#### Available records
+ + +
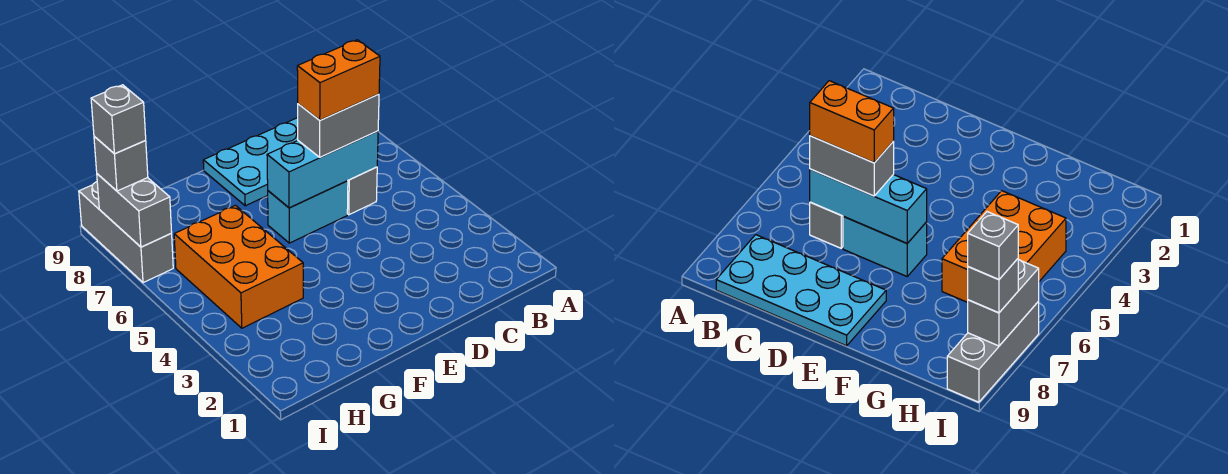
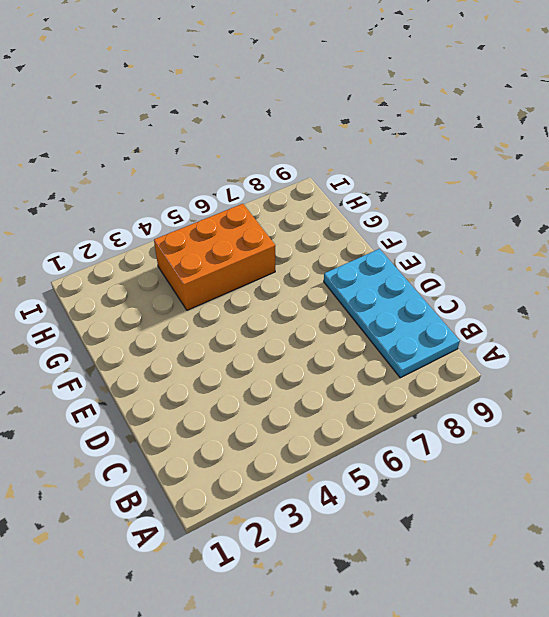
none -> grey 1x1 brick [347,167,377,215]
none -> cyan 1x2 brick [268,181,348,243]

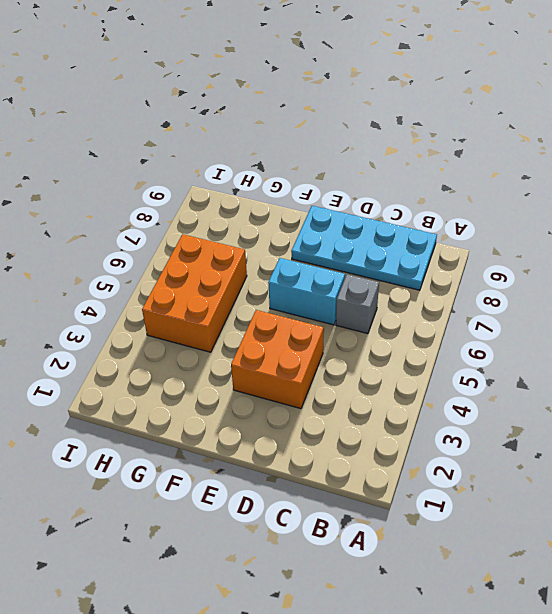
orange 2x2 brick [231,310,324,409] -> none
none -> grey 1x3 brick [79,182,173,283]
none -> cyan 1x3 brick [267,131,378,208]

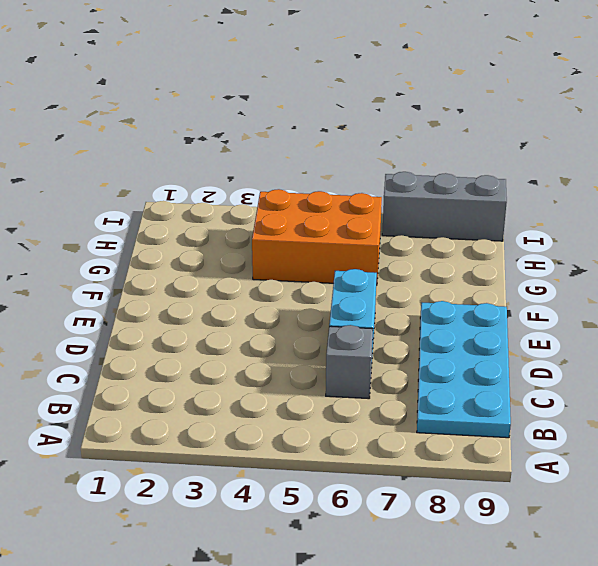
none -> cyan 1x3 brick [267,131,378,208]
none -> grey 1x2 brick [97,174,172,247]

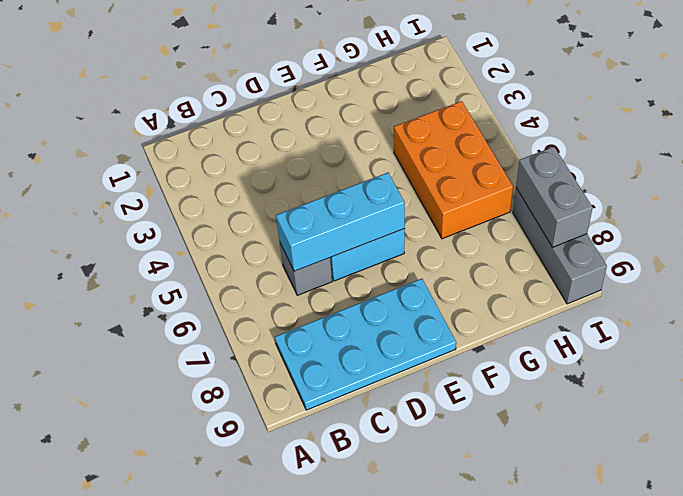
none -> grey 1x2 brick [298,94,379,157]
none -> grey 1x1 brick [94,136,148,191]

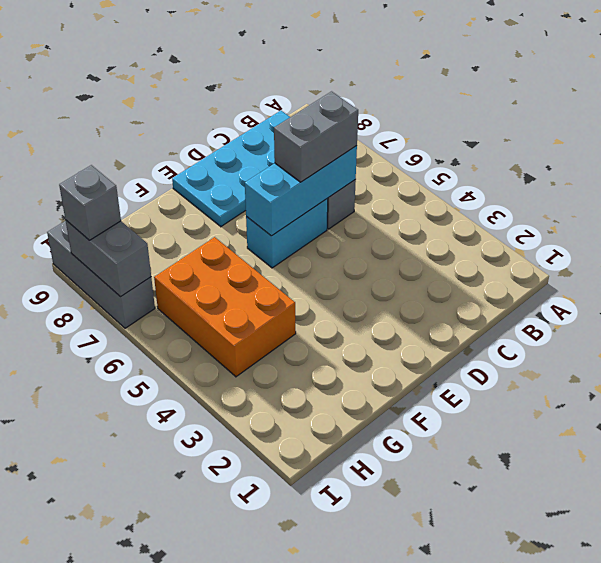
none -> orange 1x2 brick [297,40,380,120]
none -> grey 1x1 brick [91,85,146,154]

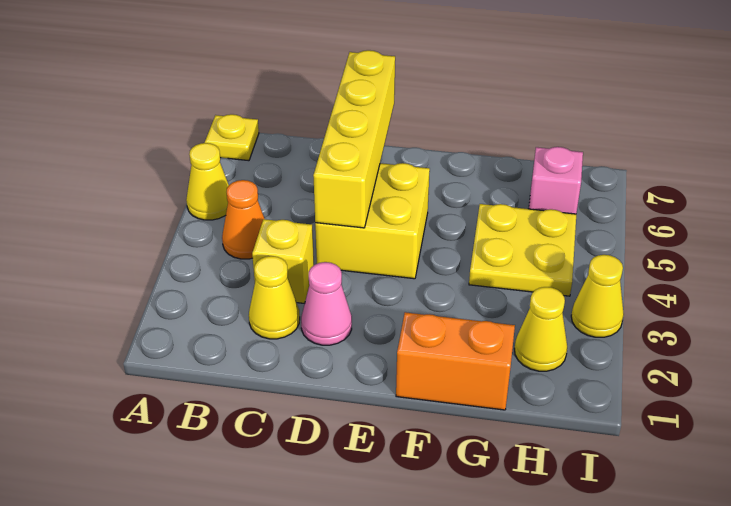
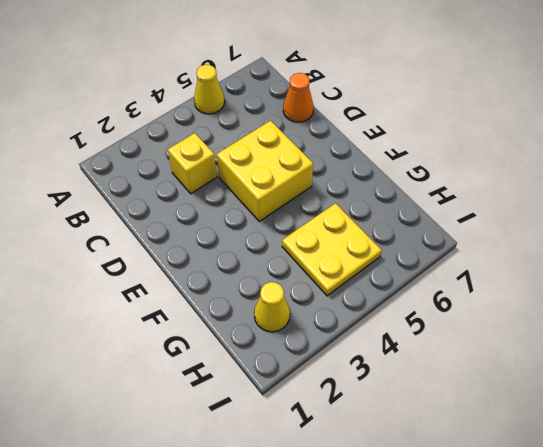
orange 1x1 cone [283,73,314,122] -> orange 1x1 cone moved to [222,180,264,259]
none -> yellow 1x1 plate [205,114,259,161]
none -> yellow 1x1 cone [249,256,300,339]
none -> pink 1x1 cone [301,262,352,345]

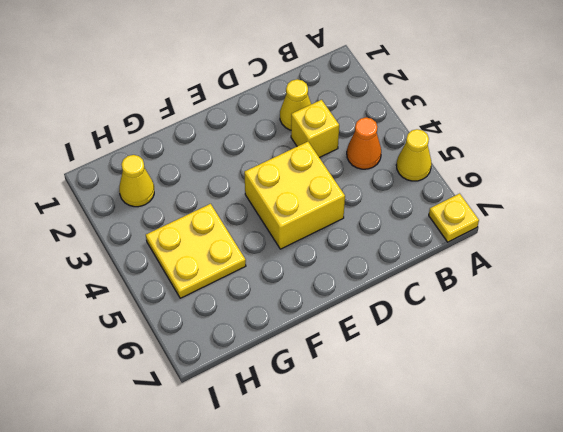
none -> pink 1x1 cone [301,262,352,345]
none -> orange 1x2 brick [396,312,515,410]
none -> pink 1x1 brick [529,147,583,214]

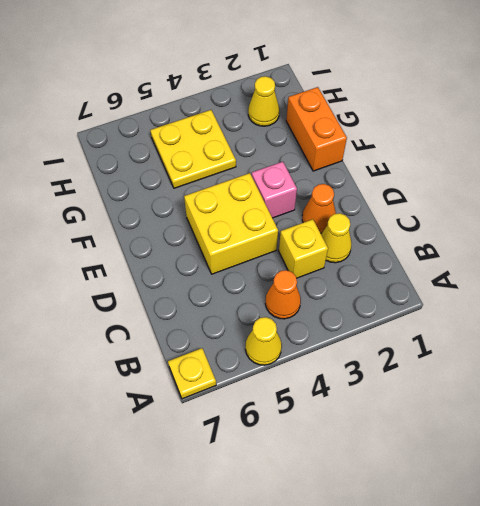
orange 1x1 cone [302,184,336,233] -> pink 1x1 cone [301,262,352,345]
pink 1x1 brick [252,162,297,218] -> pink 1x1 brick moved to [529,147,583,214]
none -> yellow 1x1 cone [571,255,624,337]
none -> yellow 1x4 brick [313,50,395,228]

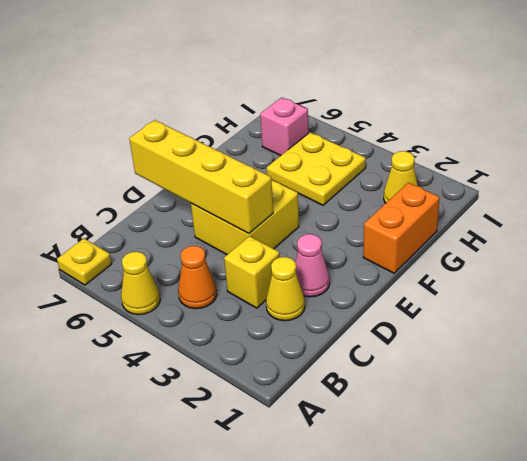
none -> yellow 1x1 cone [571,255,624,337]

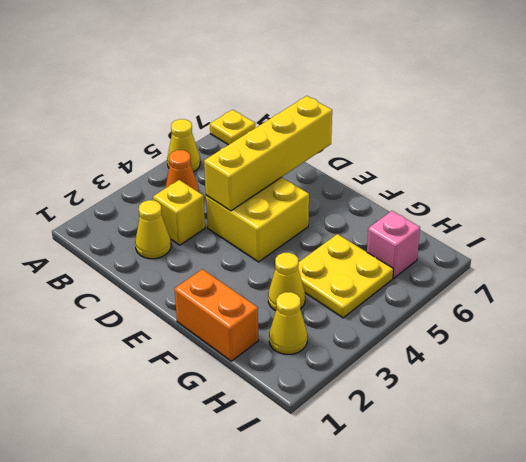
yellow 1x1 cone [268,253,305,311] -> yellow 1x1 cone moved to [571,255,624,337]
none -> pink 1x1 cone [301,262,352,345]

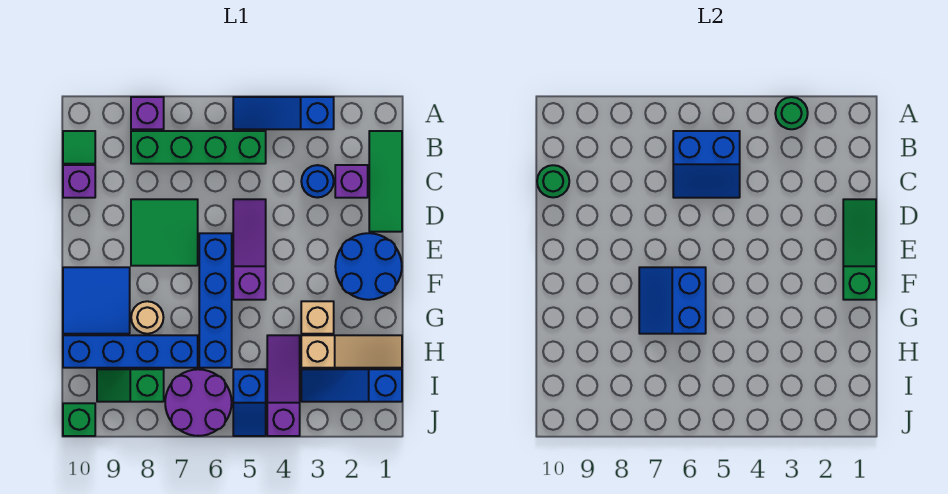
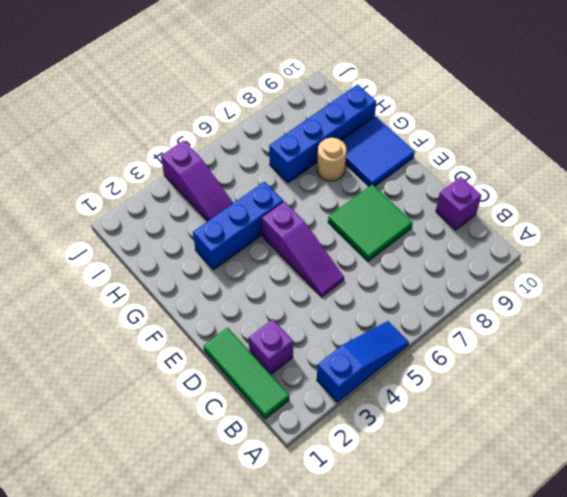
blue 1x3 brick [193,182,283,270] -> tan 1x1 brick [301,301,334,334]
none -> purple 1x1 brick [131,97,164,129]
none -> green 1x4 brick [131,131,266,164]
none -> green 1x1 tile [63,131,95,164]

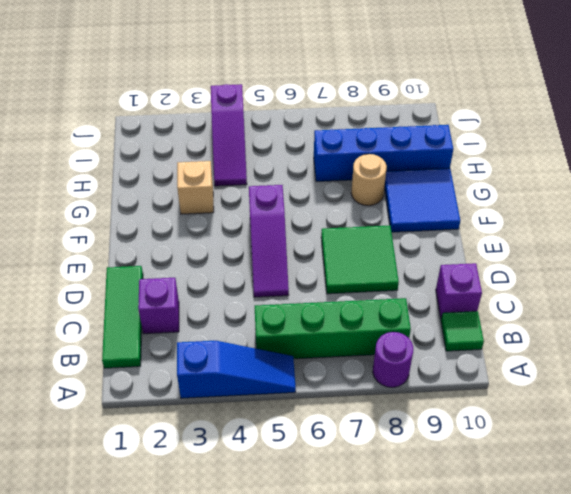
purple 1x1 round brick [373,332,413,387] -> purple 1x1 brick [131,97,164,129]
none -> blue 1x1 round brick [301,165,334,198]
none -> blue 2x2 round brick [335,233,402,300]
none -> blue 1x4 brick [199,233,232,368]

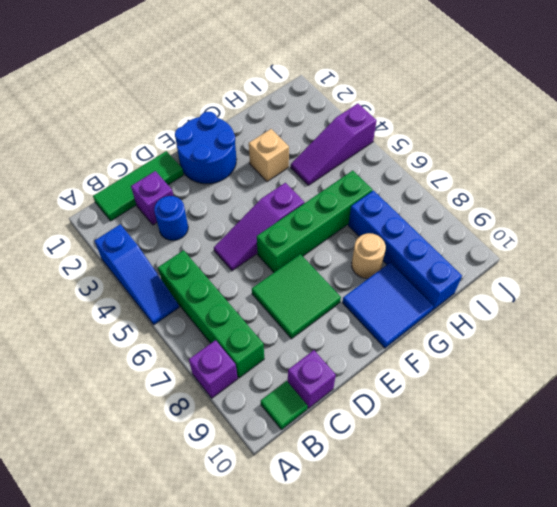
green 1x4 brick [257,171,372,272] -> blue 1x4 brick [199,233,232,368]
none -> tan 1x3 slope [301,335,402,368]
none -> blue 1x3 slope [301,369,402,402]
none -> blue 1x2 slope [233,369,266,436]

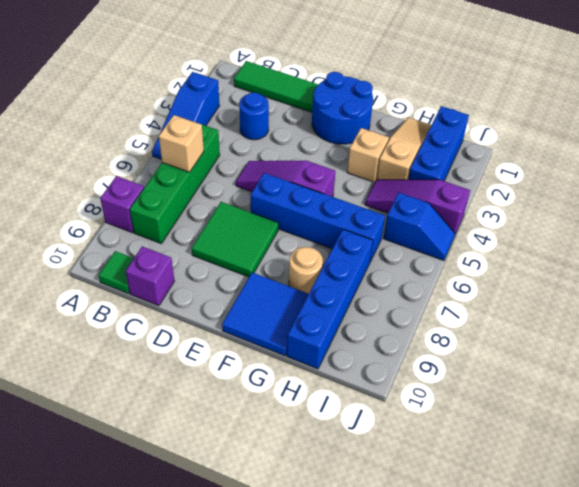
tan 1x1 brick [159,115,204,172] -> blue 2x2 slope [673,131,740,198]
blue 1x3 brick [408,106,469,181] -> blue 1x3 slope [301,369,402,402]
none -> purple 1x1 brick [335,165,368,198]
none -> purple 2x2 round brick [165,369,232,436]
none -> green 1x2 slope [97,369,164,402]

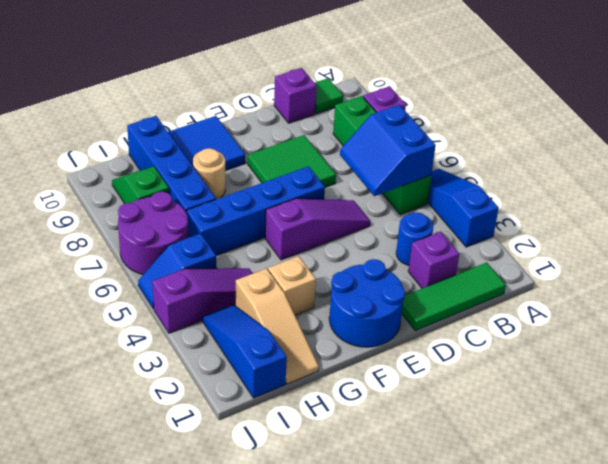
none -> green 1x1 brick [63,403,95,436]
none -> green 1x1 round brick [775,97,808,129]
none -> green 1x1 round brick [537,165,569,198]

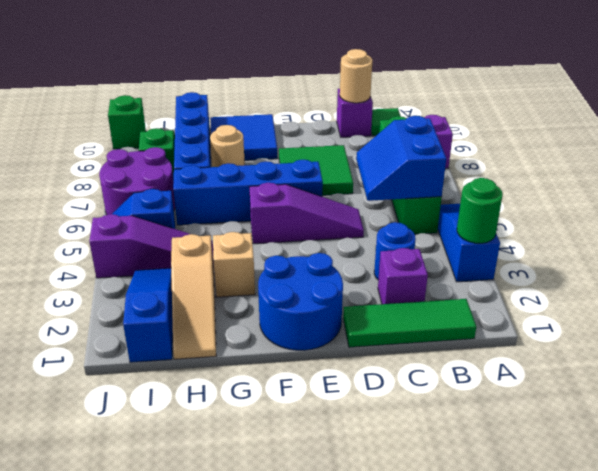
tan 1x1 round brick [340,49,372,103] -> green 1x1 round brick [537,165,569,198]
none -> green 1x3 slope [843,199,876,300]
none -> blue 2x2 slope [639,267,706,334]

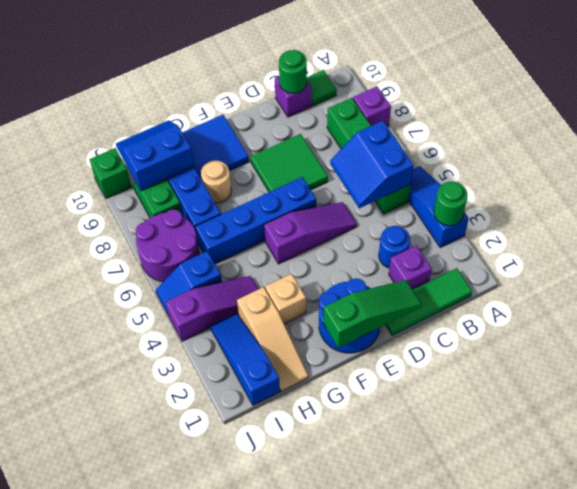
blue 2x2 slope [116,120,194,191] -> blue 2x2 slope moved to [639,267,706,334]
+ + +
#### Problem requirements
Within the material above, only the stretch from the line holding "none -> purple 1x1 brick [335,165,368,198]" through the line holding "none -> green 1x1 round brick [537,165,569,198]" is to be restated exactly. Pictures are dropped.

#### Written reply
none -> purple 1x1 brick [335,165,368,198]
none -> purple 2x2 round brick [165,369,232,436]
none -> green 1x2 slope [97,369,164,402]

none -> green 1x1 brick [63,403,95,436]
none -> green 1x1 round brick [775,97,808,129]
none -> green 1x1 round brick [537,165,569,198]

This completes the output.